■ Goal ■
Lay out the items as a Markdown table with the columns "Row" and "Line", beginning at the line that has "brown circle: moved 3 px down" and stopping after the line that has "brown cross: moved". Leave out the pictures and any blank lines.

** start of Material **

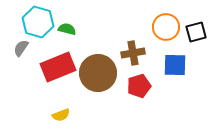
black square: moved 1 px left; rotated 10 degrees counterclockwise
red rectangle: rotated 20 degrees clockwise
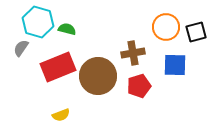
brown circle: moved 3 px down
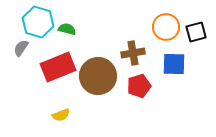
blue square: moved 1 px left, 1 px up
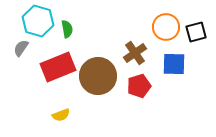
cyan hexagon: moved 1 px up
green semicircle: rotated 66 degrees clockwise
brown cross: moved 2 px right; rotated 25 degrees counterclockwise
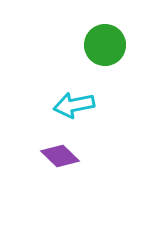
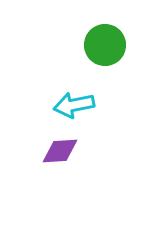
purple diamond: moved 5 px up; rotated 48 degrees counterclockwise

** end of Material **
** start of Material **

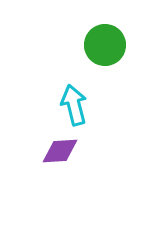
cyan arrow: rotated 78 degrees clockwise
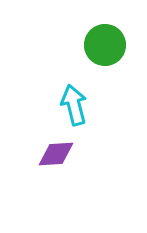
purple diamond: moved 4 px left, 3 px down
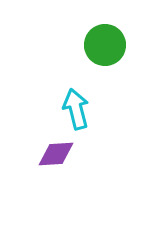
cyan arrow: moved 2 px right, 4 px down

** end of Material **

■ Exercise output ■
| Row | Line |
|---|---|
| 1 | brown circle: moved 3 px down |
| 2 | blue square: moved 1 px left, 1 px up |
| 3 | cyan hexagon: moved 1 px up |
| 4 | green semicircle: rotated 66 degrees clockwise |
| 5 | brown cross: moved 2 px right; rotated 25 degrees counterclockwise |